**Information supplied**
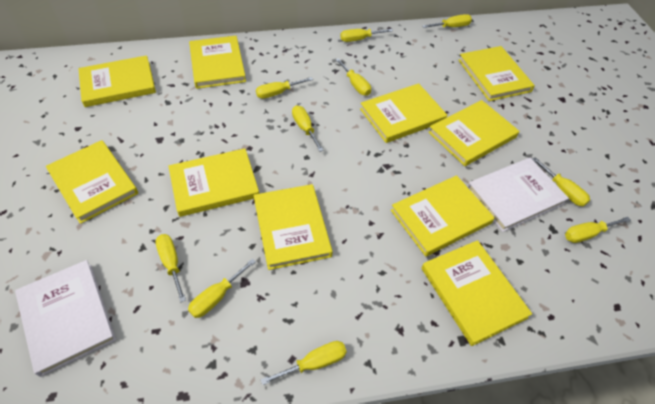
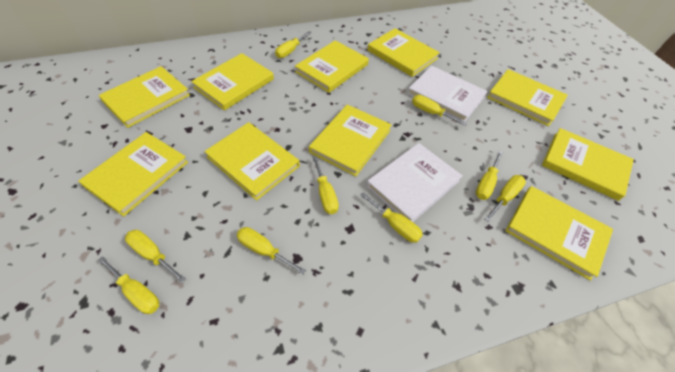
yellow screwdriver: 10 -> 9

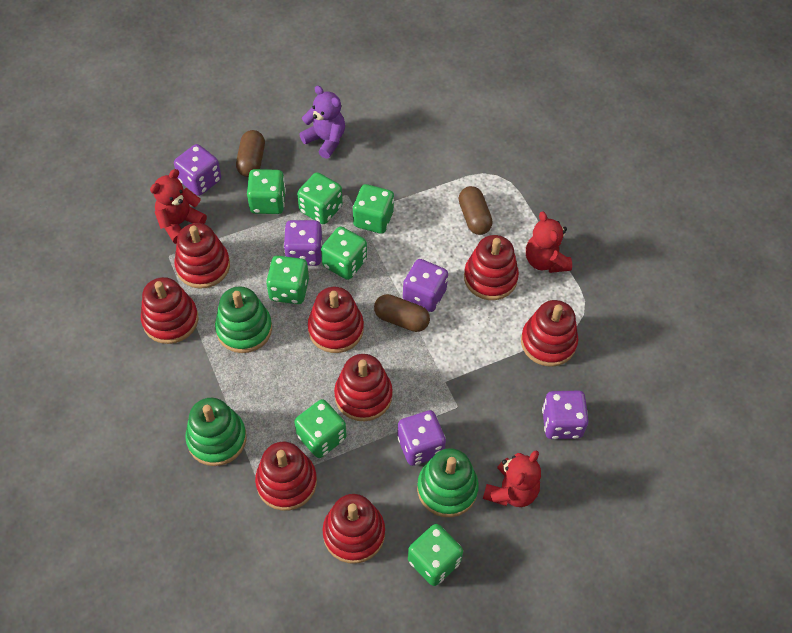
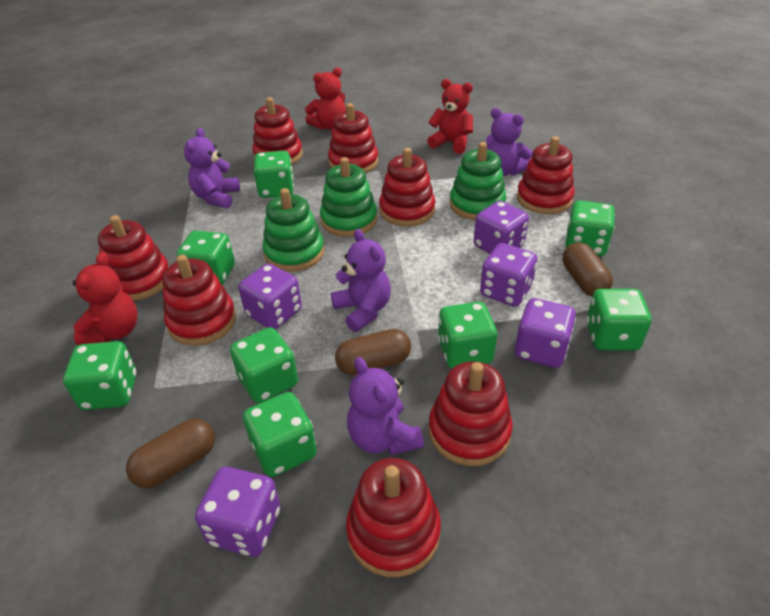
green dice: 7 -> 8
purple teddy bear: 1 -> 4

**Problem**
Please restate the material word for word; the pictures stay out.

**Response**
yellow screwdriver: 10 -> 9

green dice: 7 -> 8
purple teddy bear: 1 -> 4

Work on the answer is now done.